#### Data section:

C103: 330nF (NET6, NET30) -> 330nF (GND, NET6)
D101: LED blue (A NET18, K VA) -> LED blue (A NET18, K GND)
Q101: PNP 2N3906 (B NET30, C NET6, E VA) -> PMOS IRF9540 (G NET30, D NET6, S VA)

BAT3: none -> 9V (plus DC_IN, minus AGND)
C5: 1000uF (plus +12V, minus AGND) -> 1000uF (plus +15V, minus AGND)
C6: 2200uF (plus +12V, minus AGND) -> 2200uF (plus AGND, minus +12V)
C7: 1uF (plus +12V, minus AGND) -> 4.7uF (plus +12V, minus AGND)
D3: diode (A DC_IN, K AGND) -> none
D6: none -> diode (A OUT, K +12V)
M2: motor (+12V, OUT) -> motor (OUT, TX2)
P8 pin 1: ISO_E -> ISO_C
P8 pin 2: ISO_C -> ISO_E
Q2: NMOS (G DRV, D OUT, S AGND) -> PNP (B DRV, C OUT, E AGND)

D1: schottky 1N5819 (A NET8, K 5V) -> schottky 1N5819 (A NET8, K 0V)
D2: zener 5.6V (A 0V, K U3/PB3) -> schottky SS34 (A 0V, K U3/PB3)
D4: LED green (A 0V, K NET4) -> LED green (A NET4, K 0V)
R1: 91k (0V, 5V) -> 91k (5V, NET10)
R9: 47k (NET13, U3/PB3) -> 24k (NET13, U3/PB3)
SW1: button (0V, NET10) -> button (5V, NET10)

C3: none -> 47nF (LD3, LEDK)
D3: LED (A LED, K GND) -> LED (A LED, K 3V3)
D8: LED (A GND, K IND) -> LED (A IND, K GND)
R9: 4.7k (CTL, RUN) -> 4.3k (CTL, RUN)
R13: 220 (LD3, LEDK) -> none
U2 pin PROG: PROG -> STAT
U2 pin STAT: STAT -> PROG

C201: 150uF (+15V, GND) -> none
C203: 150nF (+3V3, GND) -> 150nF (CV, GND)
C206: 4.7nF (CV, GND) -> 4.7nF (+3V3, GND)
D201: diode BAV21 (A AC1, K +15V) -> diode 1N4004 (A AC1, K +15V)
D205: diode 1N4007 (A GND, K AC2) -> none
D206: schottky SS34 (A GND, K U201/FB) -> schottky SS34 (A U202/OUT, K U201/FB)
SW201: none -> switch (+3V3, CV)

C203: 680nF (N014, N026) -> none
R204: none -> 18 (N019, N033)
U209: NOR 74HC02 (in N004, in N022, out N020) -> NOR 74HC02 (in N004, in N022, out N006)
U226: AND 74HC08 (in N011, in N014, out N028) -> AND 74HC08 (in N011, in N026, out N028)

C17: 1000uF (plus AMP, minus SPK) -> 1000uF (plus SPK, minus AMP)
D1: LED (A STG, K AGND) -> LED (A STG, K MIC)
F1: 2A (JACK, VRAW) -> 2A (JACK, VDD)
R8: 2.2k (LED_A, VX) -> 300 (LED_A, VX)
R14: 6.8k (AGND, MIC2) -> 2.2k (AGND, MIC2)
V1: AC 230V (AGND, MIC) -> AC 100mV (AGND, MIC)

#### Task prompt:
Look for the word "none" in the data, then return every line that contains it.

#### Your solution:
BAT3: none -> 9V (plus DC_IN, minus AGND)
D3: diode (A DC_IN, K AGND) -> none
D6: none -> diode (A OUT, K +12V)
C3: none -> 47nF (LD3, LEDK)
R13: 220 (LD3, LEDK) -> none
C201: 150uF (+15V, GND) -> none
D205: diode 1N4007 (A GND, K AC2) -> none
SW201: none -> switch (+3V3, CV)
C203: 680nF (N014, N026) -> none
R204: none -> 18 (N019, N033)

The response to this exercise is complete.